All lines from the line containing "bowl (white) [363,476]" up to and including the last line of the listing below should be echoed exactly; no other lines belong in the response.

DATA BELOW:
Start of Block
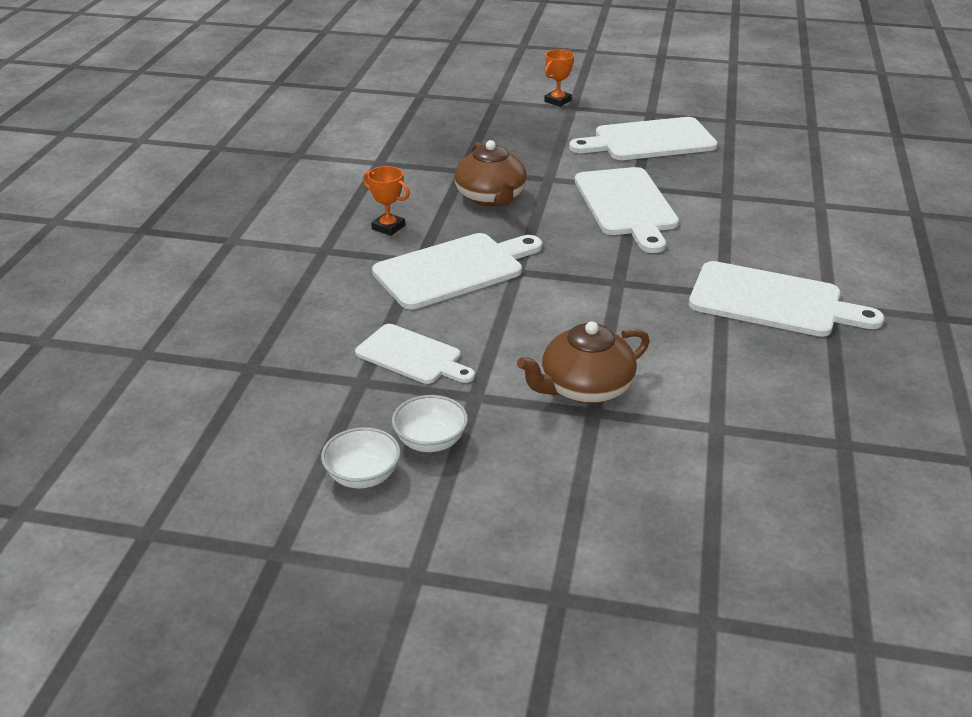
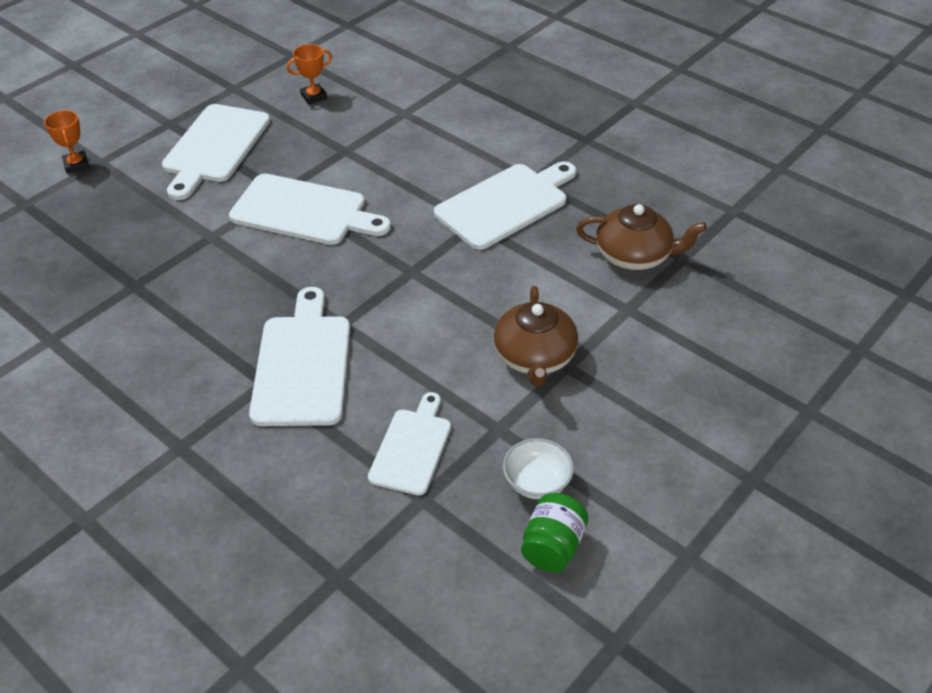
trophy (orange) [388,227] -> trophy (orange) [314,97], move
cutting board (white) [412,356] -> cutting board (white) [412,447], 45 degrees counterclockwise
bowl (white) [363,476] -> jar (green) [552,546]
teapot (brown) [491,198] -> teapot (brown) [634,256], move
End of Block
RESPONSE:
bowl (white) [363,476] -> jar (green) [552,546]
teapot (brown) [491,198] -> teapot (brown) [634,256], move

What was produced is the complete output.